## Task description
Among the lines listed below, count those that include the string "section", and state only the count.

## Data to use
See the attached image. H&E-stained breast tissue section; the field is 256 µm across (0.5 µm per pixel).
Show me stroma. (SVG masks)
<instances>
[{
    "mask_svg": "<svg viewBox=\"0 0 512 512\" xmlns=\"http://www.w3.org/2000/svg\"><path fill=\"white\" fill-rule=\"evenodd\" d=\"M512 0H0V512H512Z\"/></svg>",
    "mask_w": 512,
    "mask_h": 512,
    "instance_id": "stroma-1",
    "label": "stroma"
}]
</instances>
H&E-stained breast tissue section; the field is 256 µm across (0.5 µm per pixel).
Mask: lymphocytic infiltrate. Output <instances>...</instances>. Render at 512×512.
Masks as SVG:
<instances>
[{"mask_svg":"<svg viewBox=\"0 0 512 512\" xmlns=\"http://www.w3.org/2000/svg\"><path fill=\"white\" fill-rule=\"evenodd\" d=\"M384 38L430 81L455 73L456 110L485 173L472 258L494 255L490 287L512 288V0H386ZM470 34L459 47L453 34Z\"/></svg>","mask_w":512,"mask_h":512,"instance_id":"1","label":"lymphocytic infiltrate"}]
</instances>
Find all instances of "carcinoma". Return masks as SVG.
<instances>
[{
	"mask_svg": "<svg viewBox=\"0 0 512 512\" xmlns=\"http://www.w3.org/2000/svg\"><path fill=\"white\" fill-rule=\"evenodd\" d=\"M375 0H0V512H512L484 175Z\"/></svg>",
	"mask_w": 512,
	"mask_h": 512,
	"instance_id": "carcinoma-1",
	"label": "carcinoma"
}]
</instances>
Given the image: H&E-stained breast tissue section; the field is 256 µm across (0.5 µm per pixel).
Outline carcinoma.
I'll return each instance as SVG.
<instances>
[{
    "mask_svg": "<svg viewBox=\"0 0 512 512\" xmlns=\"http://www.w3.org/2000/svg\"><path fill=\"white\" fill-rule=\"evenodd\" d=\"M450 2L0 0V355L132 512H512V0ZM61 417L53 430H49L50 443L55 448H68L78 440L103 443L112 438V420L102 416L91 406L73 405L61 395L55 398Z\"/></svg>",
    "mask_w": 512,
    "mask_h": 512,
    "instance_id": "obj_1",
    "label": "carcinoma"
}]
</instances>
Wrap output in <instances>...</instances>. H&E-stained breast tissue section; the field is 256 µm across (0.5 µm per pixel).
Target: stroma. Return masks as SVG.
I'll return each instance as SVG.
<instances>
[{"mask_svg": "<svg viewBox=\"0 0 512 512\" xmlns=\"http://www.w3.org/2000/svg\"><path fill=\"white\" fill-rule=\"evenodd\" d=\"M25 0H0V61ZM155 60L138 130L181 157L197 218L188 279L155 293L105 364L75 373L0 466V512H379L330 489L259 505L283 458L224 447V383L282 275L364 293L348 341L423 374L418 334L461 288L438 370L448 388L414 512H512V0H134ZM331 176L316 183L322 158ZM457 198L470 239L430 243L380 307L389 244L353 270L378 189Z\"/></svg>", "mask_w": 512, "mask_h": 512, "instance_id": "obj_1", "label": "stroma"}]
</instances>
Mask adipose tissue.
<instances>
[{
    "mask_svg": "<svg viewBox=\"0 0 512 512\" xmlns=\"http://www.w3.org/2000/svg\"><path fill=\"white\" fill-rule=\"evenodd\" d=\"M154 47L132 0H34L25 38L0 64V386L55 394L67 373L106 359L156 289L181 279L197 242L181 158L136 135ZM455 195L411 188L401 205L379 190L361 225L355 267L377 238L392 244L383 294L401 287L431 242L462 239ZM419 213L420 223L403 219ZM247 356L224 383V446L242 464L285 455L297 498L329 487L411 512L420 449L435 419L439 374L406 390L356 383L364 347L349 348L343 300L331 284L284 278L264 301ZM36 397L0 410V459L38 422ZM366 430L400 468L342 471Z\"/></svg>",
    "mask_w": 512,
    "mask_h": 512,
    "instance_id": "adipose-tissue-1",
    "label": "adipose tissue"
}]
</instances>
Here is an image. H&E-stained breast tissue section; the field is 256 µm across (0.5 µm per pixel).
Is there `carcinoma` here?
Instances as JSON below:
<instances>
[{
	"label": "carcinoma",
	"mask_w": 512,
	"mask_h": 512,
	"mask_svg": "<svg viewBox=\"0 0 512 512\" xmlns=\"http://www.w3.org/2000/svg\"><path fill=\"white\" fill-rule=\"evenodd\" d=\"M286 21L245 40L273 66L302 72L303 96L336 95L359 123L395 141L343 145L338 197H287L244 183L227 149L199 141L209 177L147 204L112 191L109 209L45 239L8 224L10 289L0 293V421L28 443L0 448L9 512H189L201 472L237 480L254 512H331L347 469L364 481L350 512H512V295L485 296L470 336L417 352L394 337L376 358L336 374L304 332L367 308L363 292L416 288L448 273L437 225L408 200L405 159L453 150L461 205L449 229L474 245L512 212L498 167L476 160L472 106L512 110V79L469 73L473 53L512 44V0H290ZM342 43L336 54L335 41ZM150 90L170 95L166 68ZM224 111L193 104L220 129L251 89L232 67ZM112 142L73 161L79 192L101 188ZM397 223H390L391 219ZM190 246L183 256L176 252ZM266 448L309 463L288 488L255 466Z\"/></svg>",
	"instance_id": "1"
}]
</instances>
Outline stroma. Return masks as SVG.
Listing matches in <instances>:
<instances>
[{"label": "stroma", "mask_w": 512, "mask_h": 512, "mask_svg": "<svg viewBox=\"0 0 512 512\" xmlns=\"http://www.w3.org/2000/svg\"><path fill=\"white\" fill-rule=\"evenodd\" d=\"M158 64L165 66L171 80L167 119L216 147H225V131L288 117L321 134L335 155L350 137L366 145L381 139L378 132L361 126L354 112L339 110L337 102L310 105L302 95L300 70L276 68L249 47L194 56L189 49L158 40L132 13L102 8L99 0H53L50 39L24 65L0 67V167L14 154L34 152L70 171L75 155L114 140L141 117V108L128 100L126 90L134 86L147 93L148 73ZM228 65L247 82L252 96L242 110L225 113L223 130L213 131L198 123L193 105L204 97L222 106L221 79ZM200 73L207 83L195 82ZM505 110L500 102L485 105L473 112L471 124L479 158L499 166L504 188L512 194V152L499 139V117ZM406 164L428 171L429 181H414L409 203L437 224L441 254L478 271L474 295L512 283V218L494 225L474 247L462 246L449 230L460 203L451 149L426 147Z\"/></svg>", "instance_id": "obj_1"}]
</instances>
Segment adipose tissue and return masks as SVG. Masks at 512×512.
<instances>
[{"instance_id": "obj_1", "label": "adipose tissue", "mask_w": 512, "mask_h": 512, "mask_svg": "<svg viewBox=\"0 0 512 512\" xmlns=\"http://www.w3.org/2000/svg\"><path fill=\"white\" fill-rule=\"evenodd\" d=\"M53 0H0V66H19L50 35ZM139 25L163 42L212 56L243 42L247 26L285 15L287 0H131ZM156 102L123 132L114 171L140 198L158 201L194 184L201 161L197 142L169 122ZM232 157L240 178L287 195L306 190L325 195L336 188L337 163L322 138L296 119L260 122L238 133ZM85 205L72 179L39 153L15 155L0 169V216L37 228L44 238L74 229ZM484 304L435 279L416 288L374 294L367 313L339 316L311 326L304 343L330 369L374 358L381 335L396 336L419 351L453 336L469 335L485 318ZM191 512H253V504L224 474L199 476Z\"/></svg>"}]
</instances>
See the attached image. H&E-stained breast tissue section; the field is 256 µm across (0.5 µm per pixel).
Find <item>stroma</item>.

## Answer to the problem
6